+++ Provided data

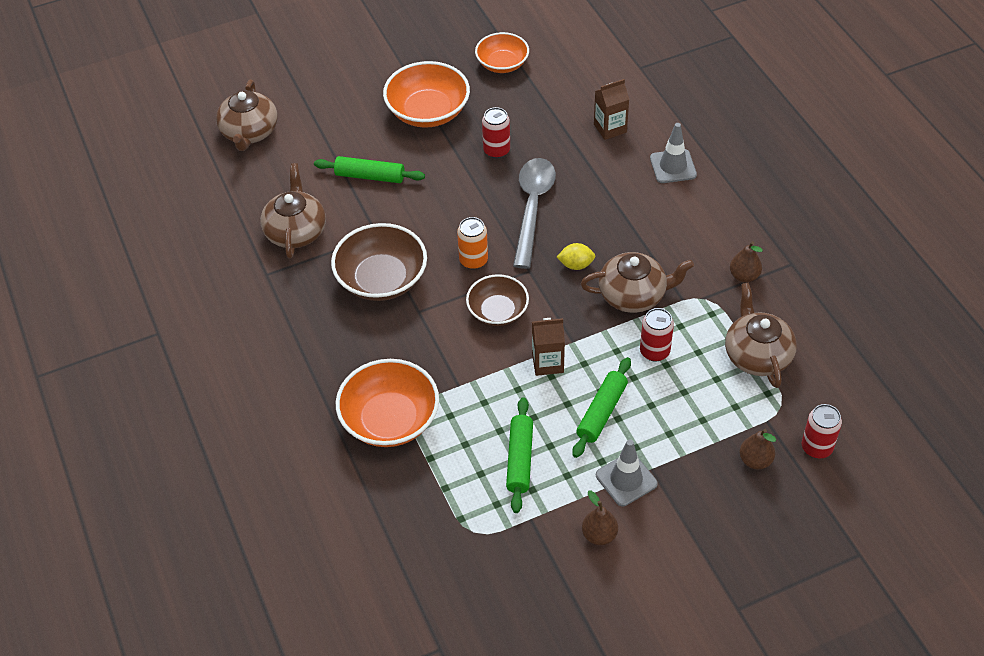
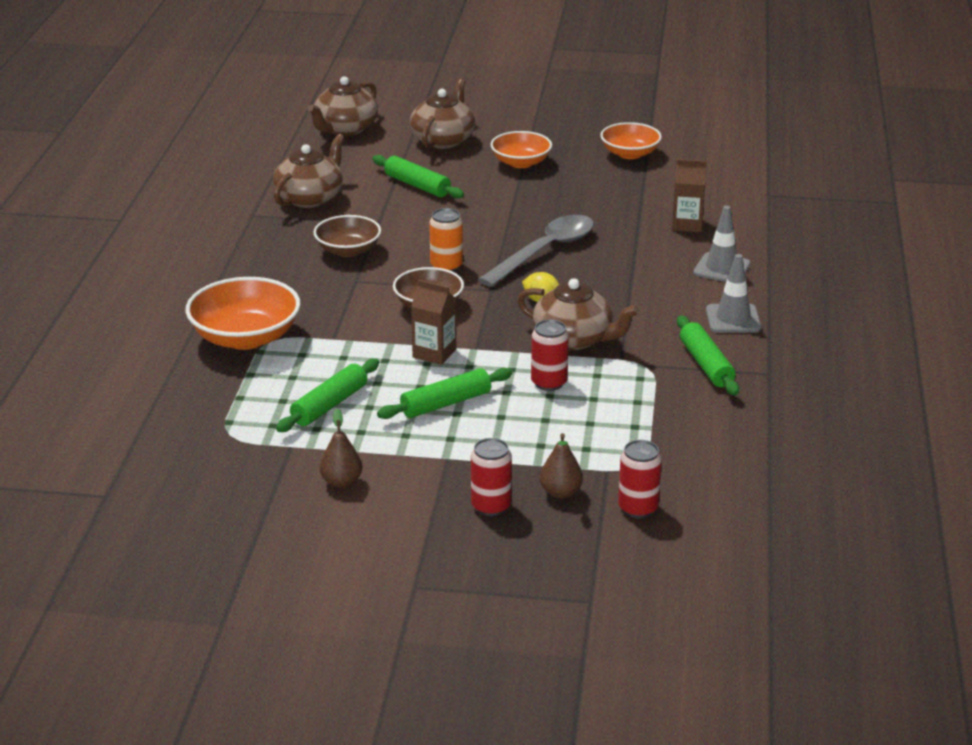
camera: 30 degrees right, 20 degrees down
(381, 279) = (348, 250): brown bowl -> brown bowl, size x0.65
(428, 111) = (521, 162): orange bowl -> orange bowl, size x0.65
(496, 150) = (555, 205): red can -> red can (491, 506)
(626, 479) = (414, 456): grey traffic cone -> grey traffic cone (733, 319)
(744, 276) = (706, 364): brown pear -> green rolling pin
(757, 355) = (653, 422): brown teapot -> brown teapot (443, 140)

++++++
+++ Provided data

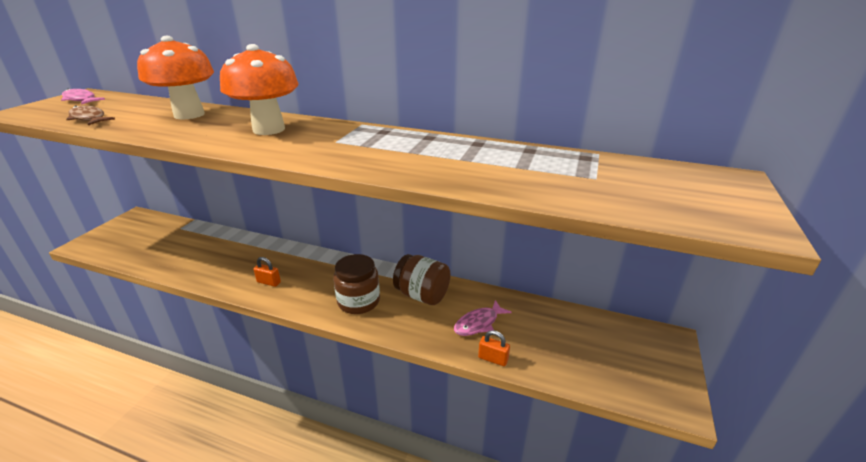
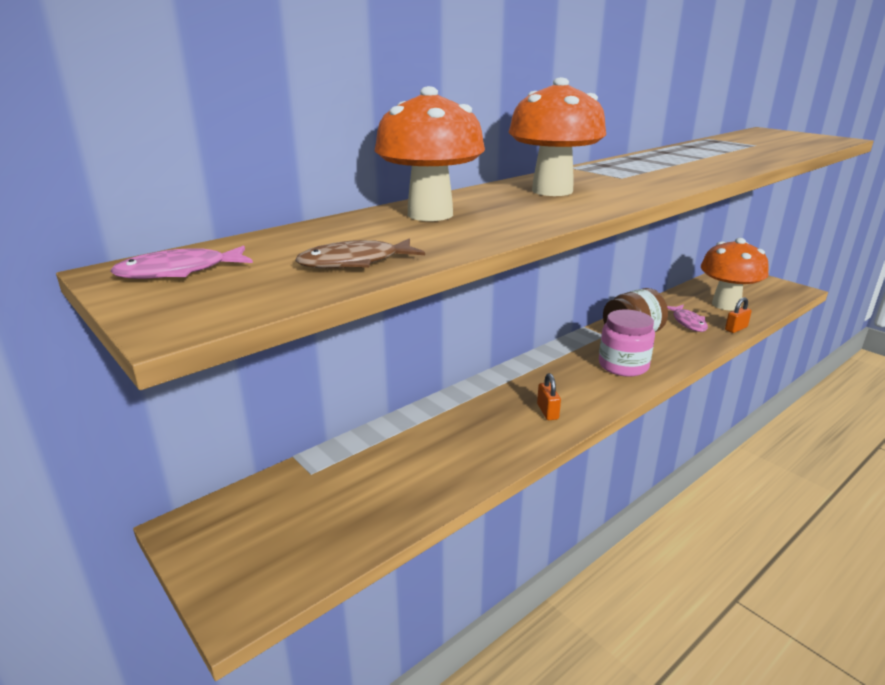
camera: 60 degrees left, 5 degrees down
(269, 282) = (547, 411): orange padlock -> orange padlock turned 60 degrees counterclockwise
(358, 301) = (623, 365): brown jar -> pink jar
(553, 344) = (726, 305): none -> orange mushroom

++++++
+++ Provided data

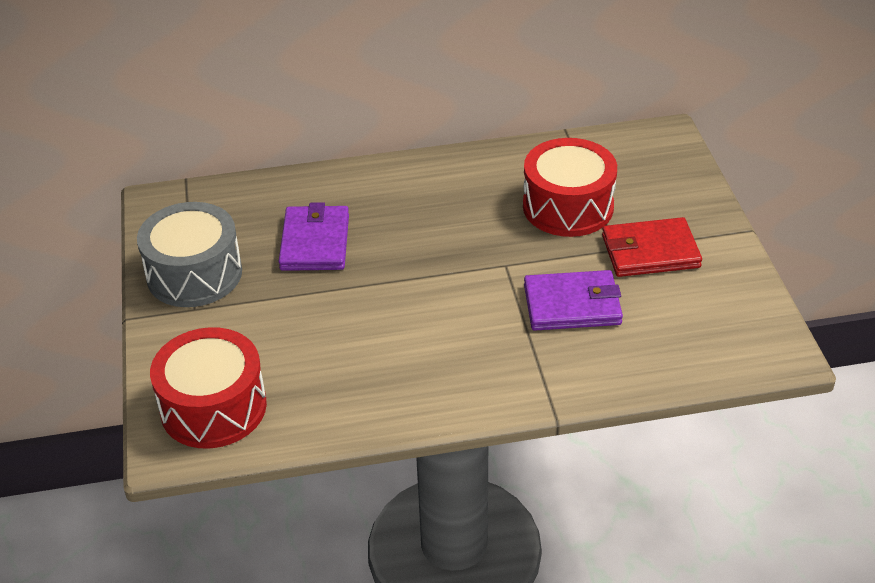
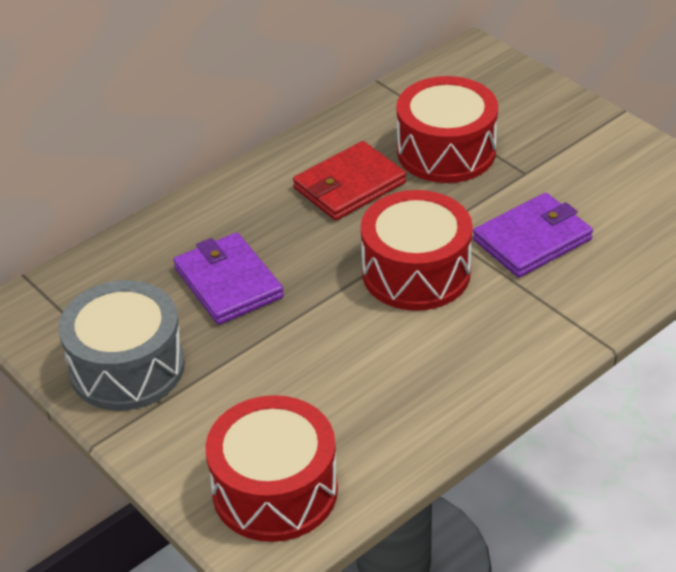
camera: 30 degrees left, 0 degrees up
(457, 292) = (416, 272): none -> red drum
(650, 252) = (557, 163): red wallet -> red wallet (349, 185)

++++++

Scan the data above for the word "degrees", then copy every line that holds it.

camera: 30 degrees right, 20 degrees down
camera: 60 degrees left, 5 degrees down
(269, 282) = (547, 411): orange padlock -> orange padlock turned 60 degrees counterclockwise
camera: 30 degrees left, 0 degrees up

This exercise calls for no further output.